_SET PROBLEM:_ Find the line that contains "Mask every instance". Output it and every line after it to the end of the records, exactly as they appear.

_THE INPUT:_
----------------

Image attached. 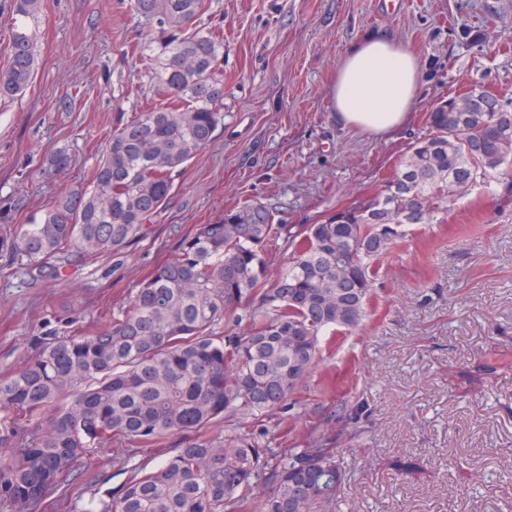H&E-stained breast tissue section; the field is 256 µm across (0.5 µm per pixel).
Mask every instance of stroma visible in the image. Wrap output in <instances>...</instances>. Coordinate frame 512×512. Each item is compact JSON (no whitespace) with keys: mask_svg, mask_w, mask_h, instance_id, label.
<instances>
[{"mask_svg":"<svg viewBox=\"0 0 512 512\" xmlns=\"http://www.w3.org/2000/svg\"><path fill=\"white\" fill-rule=\"evenodd\" d=\"M208 3L224 28L223 124L125 252L72 260L57 281L32 280L21 258L0 256V377L27 357L43 322L76 308L92 323L125 308L193 225L248 199L276 223H317L399 172L435 103L474 81L512 98V0ZM34 26L32 80L0 98V206L12 214L0 238L81 188L107 135L154 95L137 51L154 27L128 0H42ZM380 32L418 57L423 83L410 121L389 137L341 123L330 97L347 46ZM59 150L67 169L49 163ZM405 232L378 263L363 326L322 337L320 365L282 409L228 413L219 430L277 461L307 447L334 411L362 403L366 414L338 443L337 501L312 512H512V178L491 175L449 203L443 223ZM488 362L493 374L464 379ZM178 443H114L109 460L72 476L69 492L86 507ZM399 460L423 469L398 479Z\"/></svg>","mask_w":512,"mask_h":512,"instance_id":"obj_1","label":"stroma"}]
</instances>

----------------

_WRITTEN ANSWER:_
Mask every instance of stroma visible in the image. Wrap output in <instances>...</instances>. Coordinate frame 512×512. Each item is compact JSON (no whitespace) with keys: mask_svg, mask_w, mask_h, instance_id, label.
<instances>
[{"mask_svg":"<svg viewBox=\"0 0 512 512\" xmlns=\"http://www.w3.org/2000/svg\"><path fill=\"white\" fill-rule=\"evenodd\" d=\"M208 3L224 28L223 124L125 252L72 260L57 281L32 280L21 258L0 256V377L27 357L43 322L76 308L92 323L125 308L193 225L248 199L276 223H317L399 172L435 103L474 81L512 98V0ZM34 26L32 80L0 98V206L12 214L0 238L81 188L107 135L154 95L137 51L154 27L128 0H42ZM380 32L418 57L423 83L410 121L389 137L341 123L330 97L347 46ZM59 150L67 169L49 163ZM405 232L378 263L363 326L322 337L320 365L282 409L228 413L219 430L277 461L307 447L334 411L362 403L366 414L338 443L337 501L312 512H512V178L491 175L449 203L443 223ZM488 362L493 374L464 379ZM178 443H114L109 460L72 476L69 492L86 507ZM399 460L423 469L398 479Z\"/></svg>","mask_w":512,"mask_h":512,"instance_id":"obj_1","label":"stroma"}]
</instances>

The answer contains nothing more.